### Exercise goal
Once you find the line below that contains "MATRIX1 pin GND: GND -> none", write it out along with every later line exactly as given, stopping only when the records end. Omit the pictures.

==== Data provided

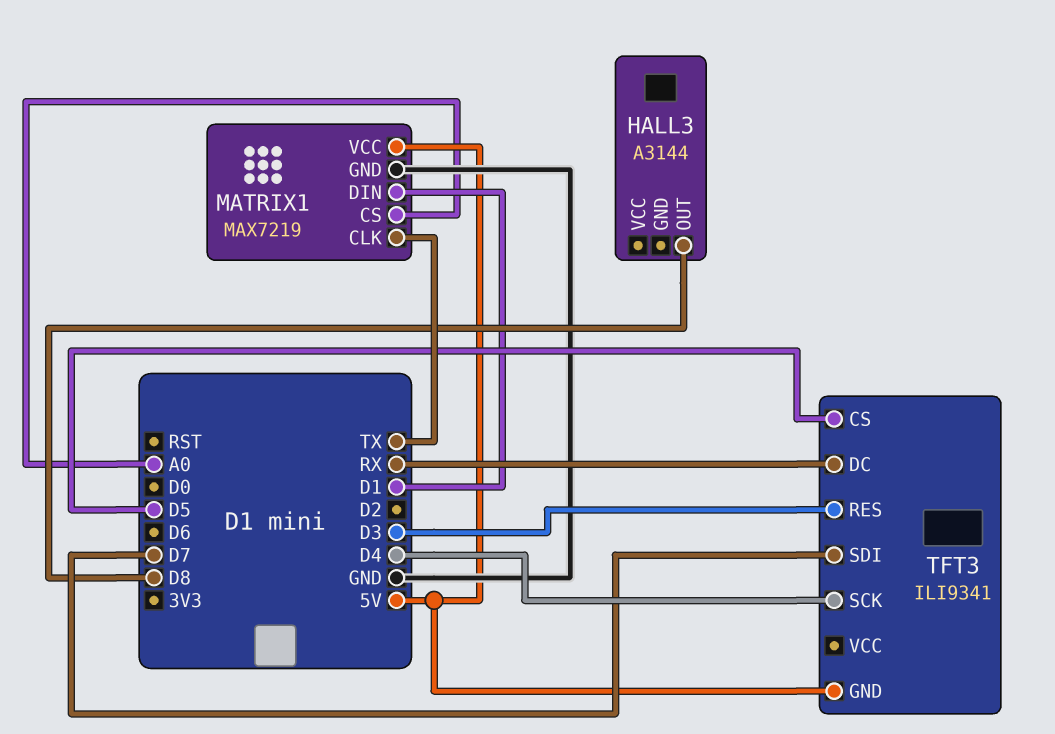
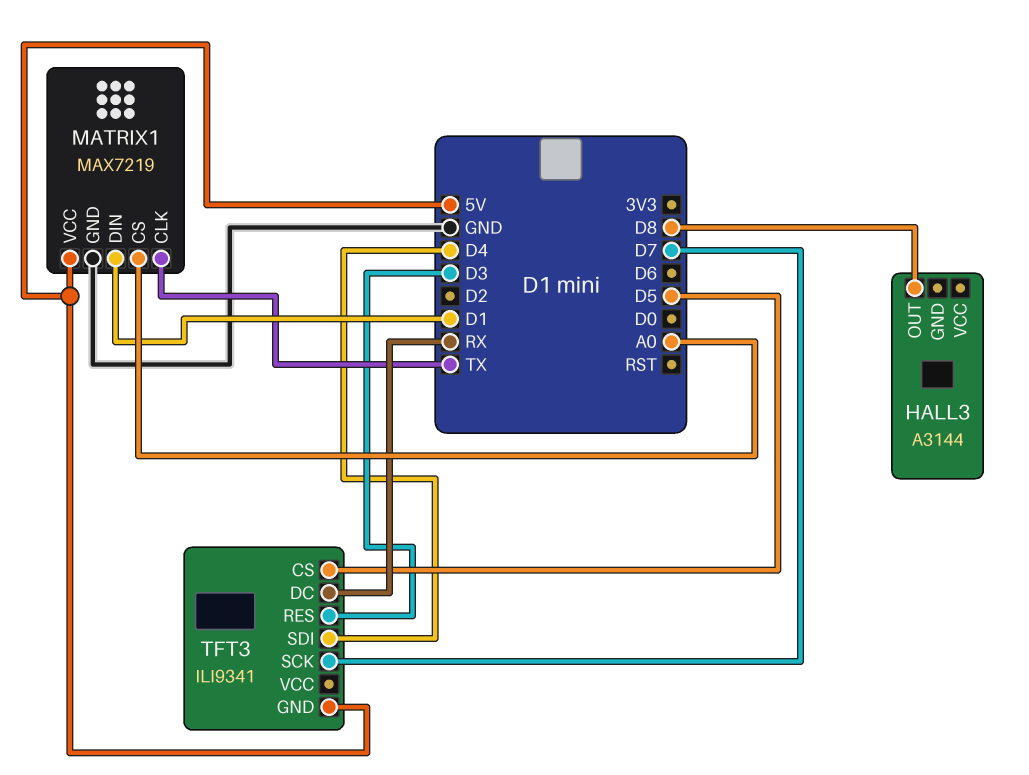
TFT3 pin SCK: D4 -> D7
TFT3 pin SDI: D7 -> D4

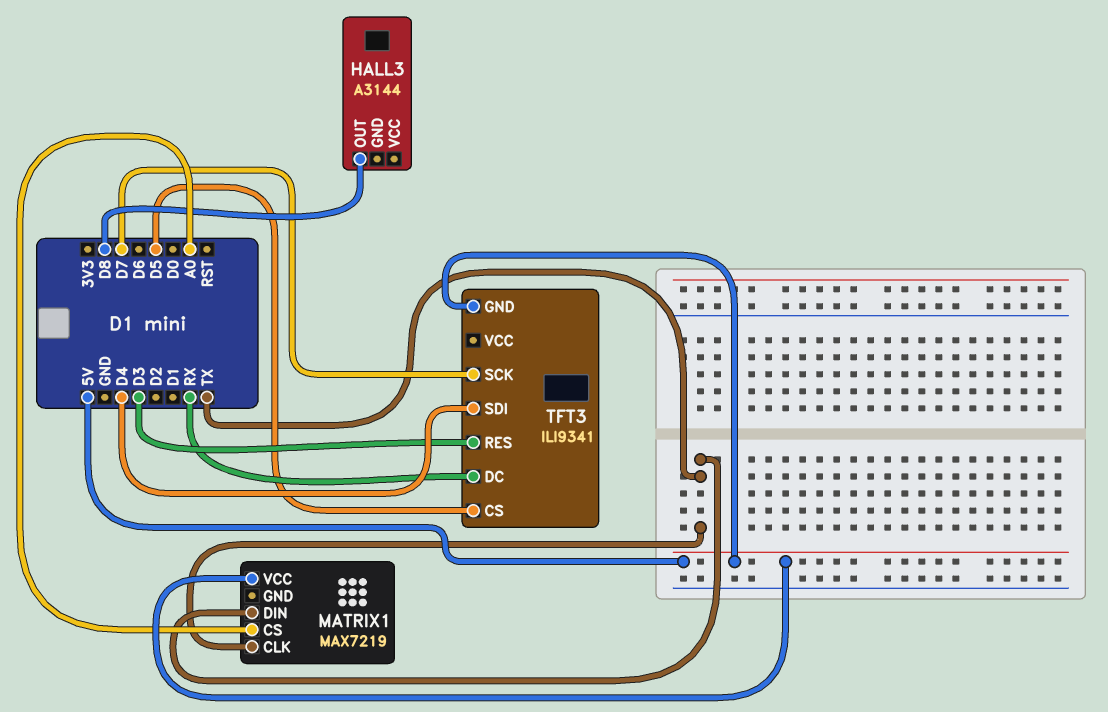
MATRIX1 pin DIN: D1 -> TX
MATRIX1 pin GND: GND -> none

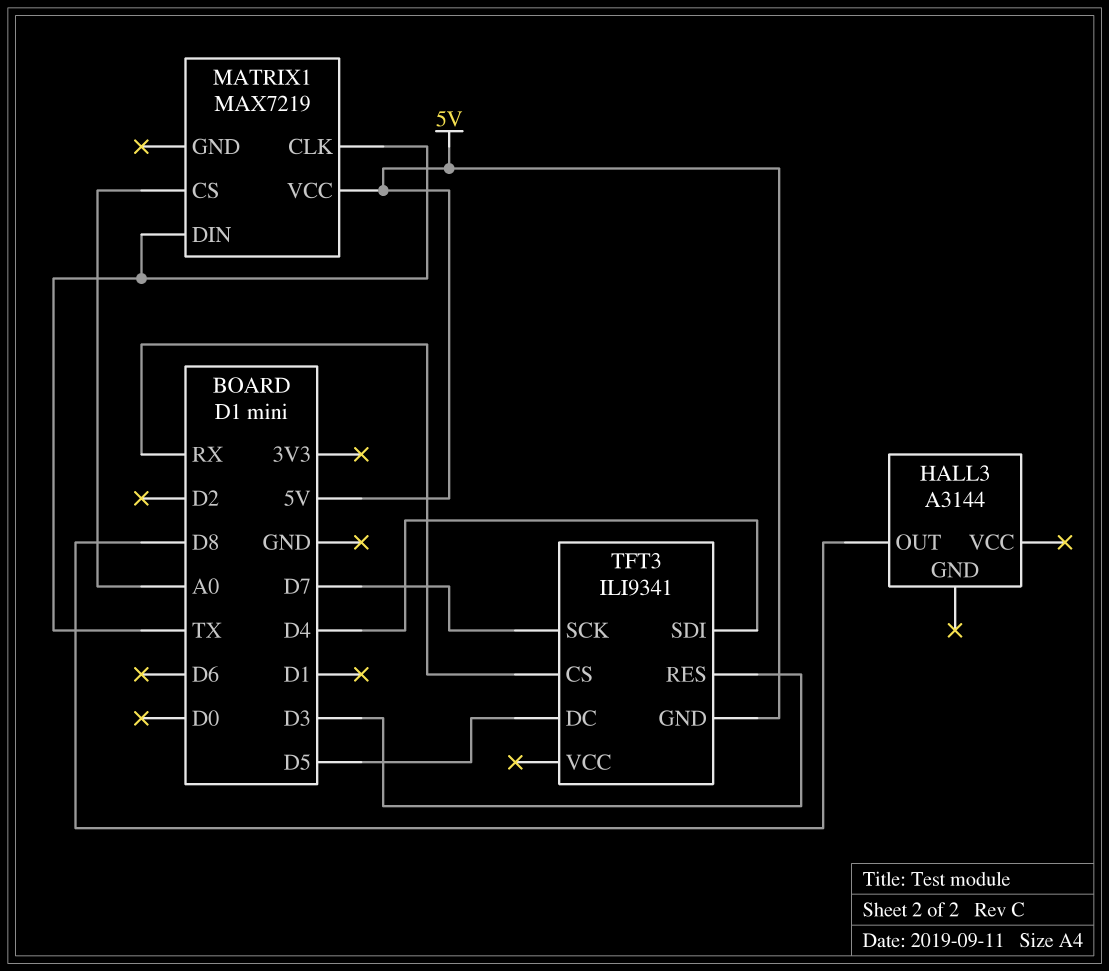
TFT3 pin CS: D5 -> RX
TFT3 pin DC: RX -> D5

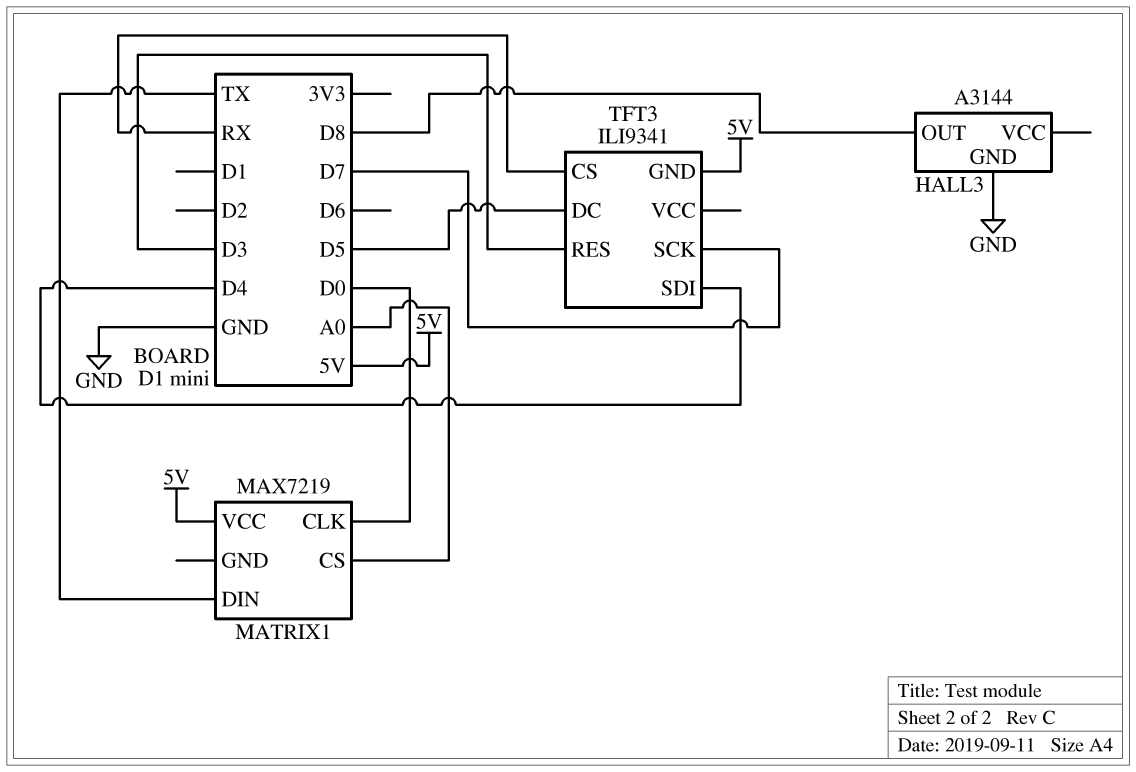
HALL3 pin GND: none -> GND
MATRIX1 pin CLK: TX -> D0

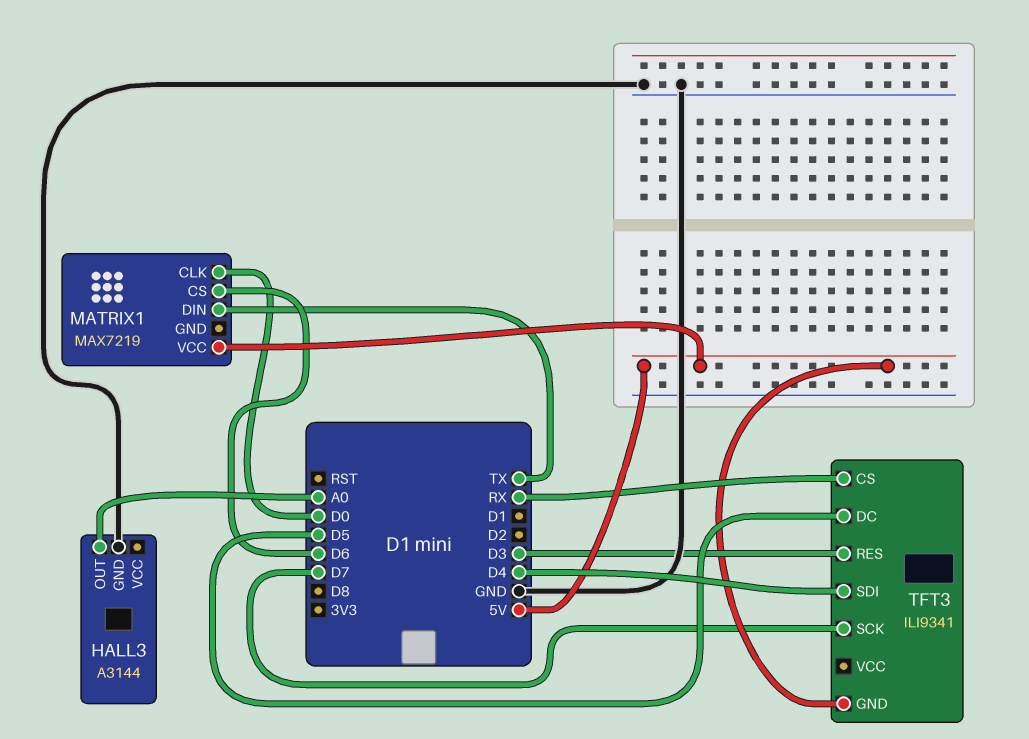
HALL3 pin OUT: D8 -> A0
MATRIX1 pin CS: A0 -> D6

========

### Response
MATRIX1 pin GND: GND -> none

TFT3 pin CS: D5 -> RX
TFT3 pin DC: RX -> D5

HALL3 pin GND: none -> GND
MATRIX1 pin CLK: TX -> D0

HALL3 pin OUT: D8 -> A0
MATRIX1 pin CS: A0 -> D6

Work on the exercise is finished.